═══ GIVEN MATERIAL ═══

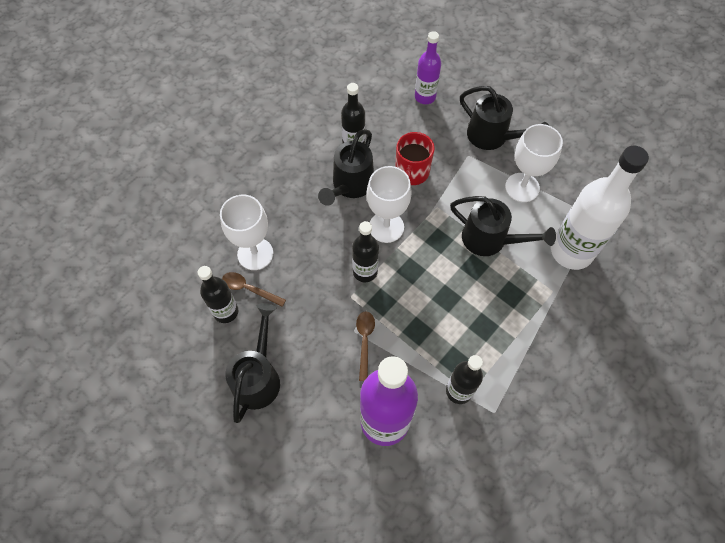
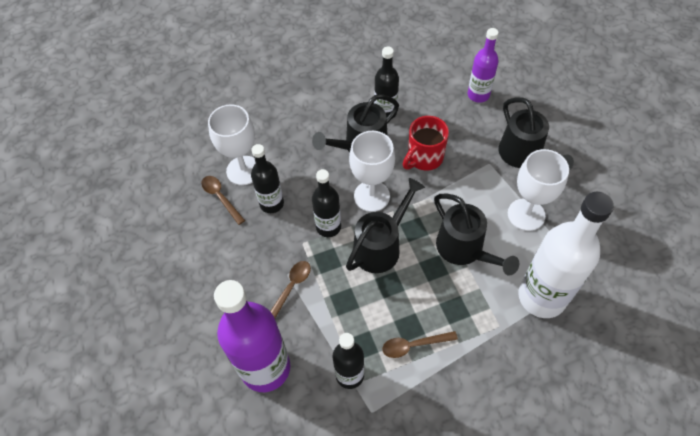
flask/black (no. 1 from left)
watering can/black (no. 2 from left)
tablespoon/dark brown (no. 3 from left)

═══

(TASK OBJECTIVE):
Please copy the data above exactly; the pictures do not belong in the copy.

(OUTPUT OF THE TASK):
flask/black (no. 1 from left)
watering can/black (no. 2 from left)
tablespoon/dark brown (no. 3 from left)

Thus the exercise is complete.